### PROBLEM DESCRIPTION
As an exercise, transcribe the data below in full and exactly, omitting pictures.

>>

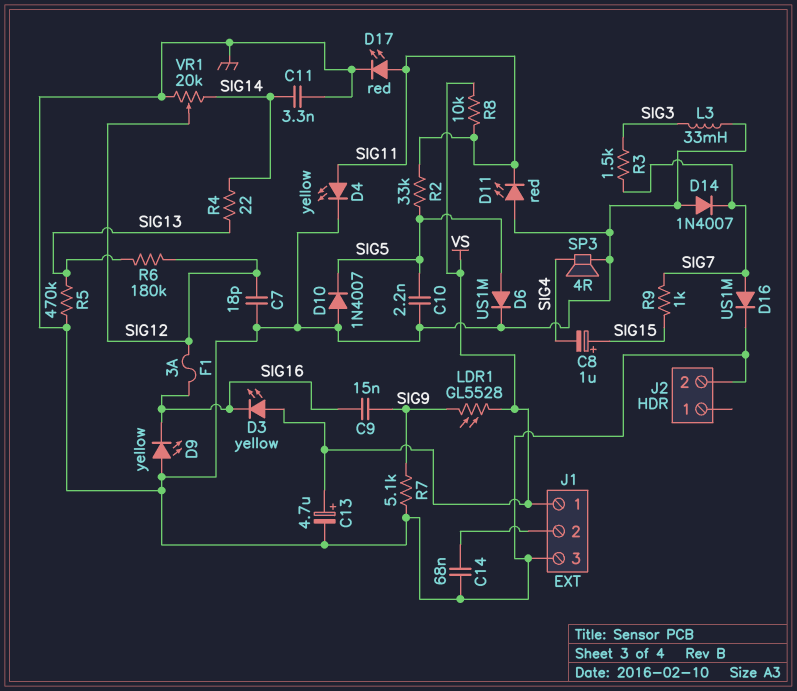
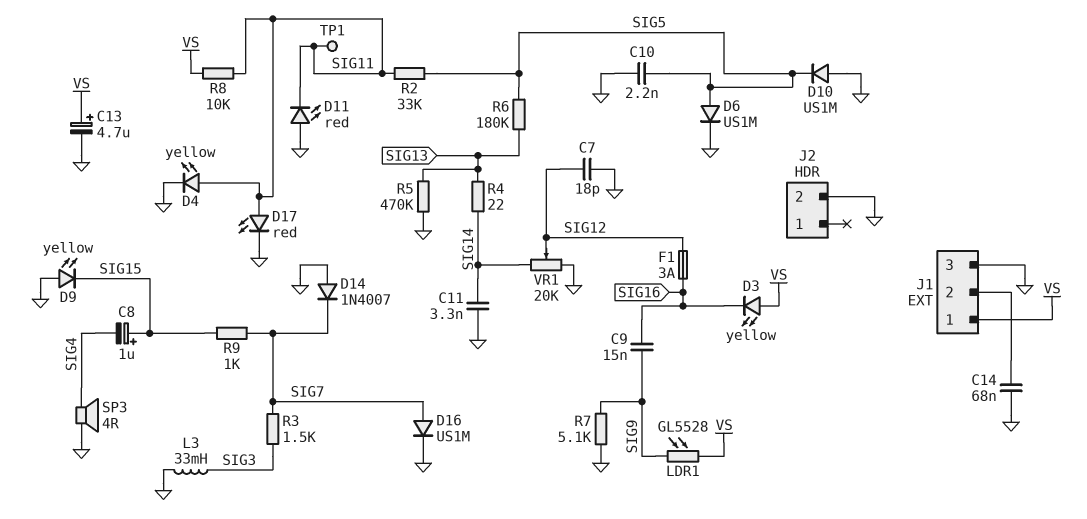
D9: LED yellow (A GND, K SIG16) -> LED yellow (A GND, K SIG15)
D10: diode 1N4007 (A GND, K SIG5) -> diode US1M (A GND, K SIG5)
R6: 180k (SIG12, SIG13) -> 180k (SIG5, SIG13)
TP1: none -> test point (SIG11)

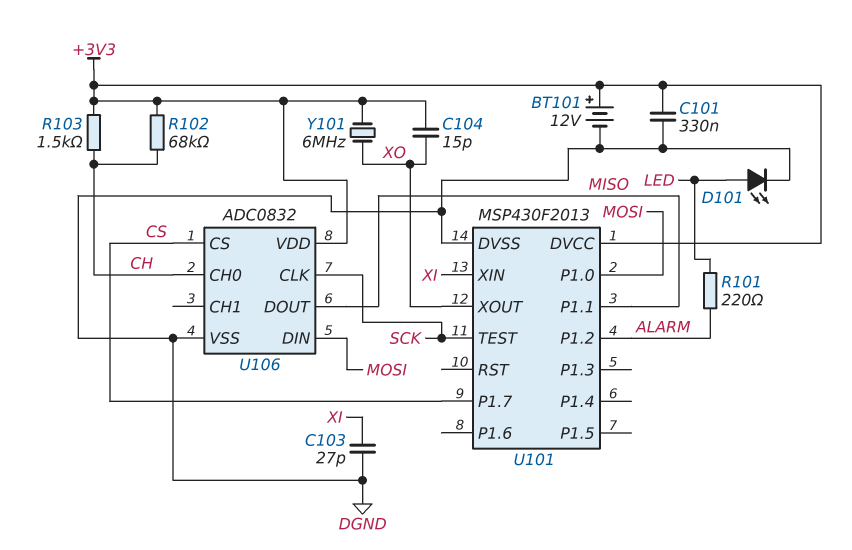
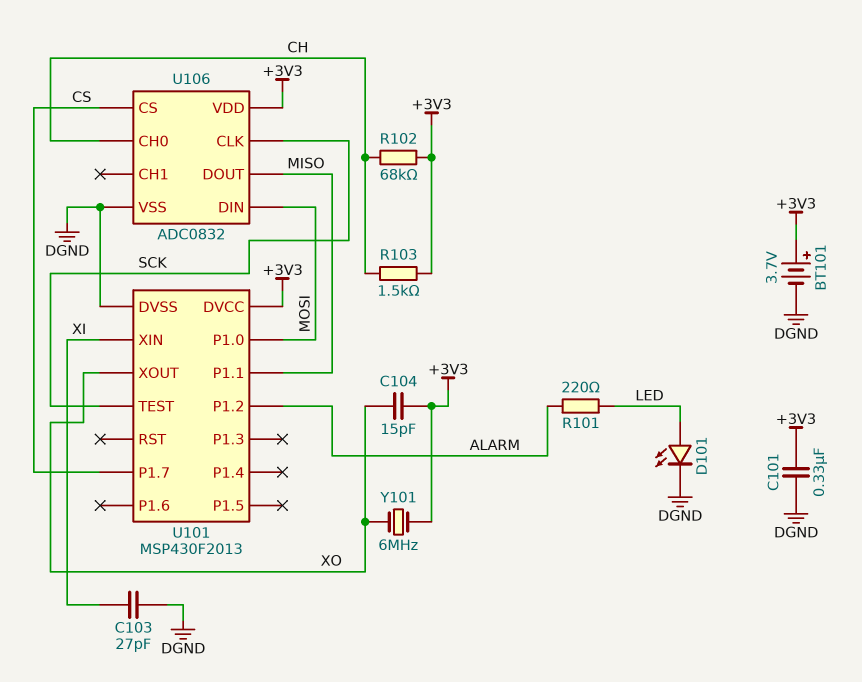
BT101: 12V (plus +3V3, minus DGND) -> 3.7V (plus +3V3, minus DGND)

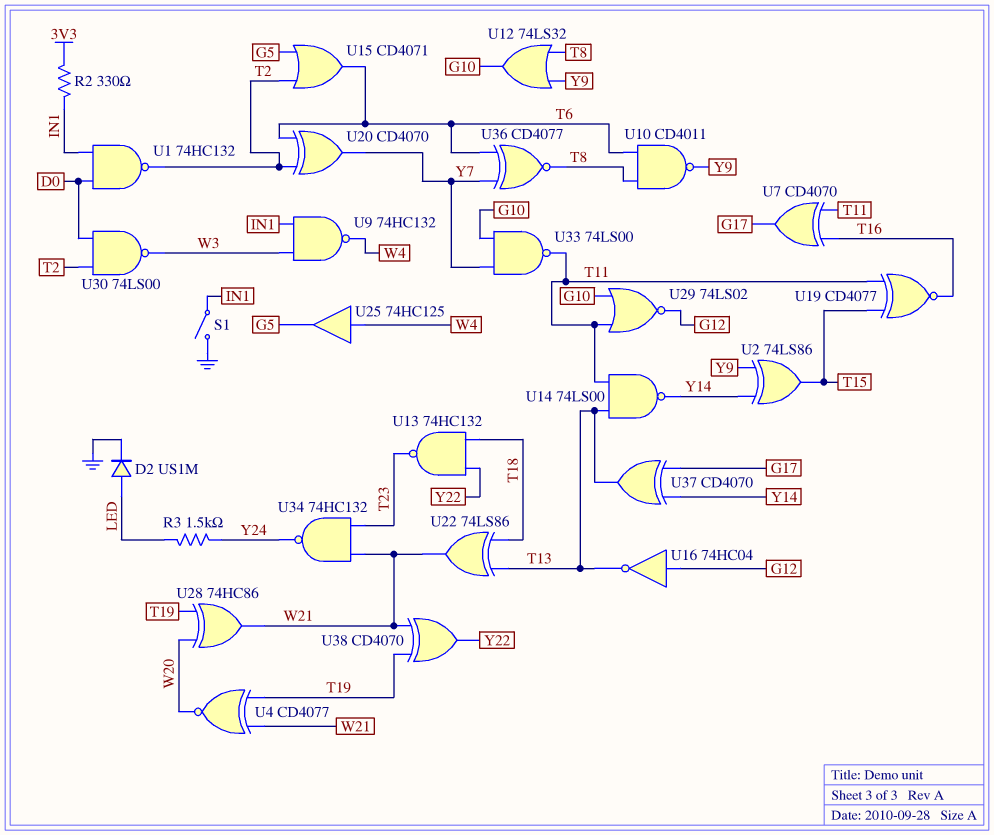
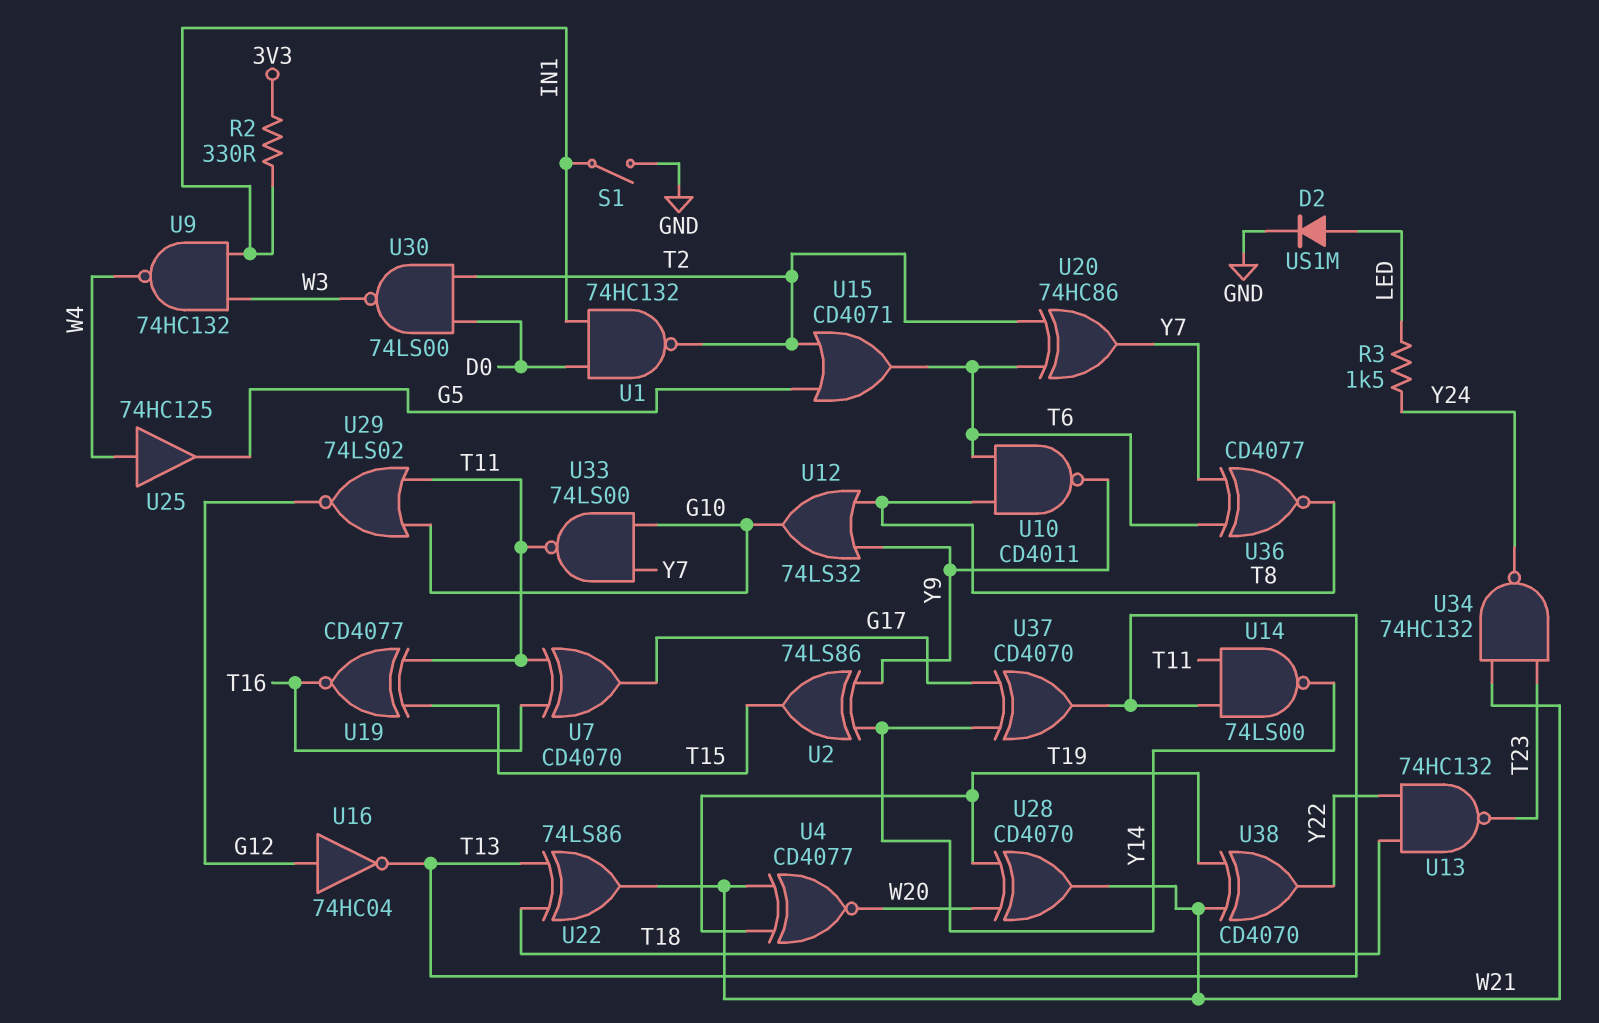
U20: XOR CD4070 (in T2, in T6, out Y7) -> XOR 74HC86 (in T2, in T6, out Y7)
U28: XOR 74HC86 (in T19, in W20, out W21) -> XOR CD4070 (in T19, in W20, out W21)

<<

### EXERCISE RESPONSE
D9: LED yellow (A GND, K SIG16) -> LED yellow (A GND, K SIG15)
D10: diode 1N4007 (A GND, K SIG5) -> diode US1M (A GND, K SIG5)
R6: 180k (SIG12, SIG13) -> 180k (SIG5, SIG13)
TP1: none -> test point (SIG11)

BT101: 12V (plus +3V3, minus DGND) -> 3.7V (plus +3V3, minus DGND)

U20: XOR CD4070 (in T2, in T6, out Y7) -> XOR 74HC86 (in T2, in T6, out Y7)
U28: XOR 74HC86 (in T19, in W20, out W21) -> XOR CD4070 (in T19, in W20, out W21)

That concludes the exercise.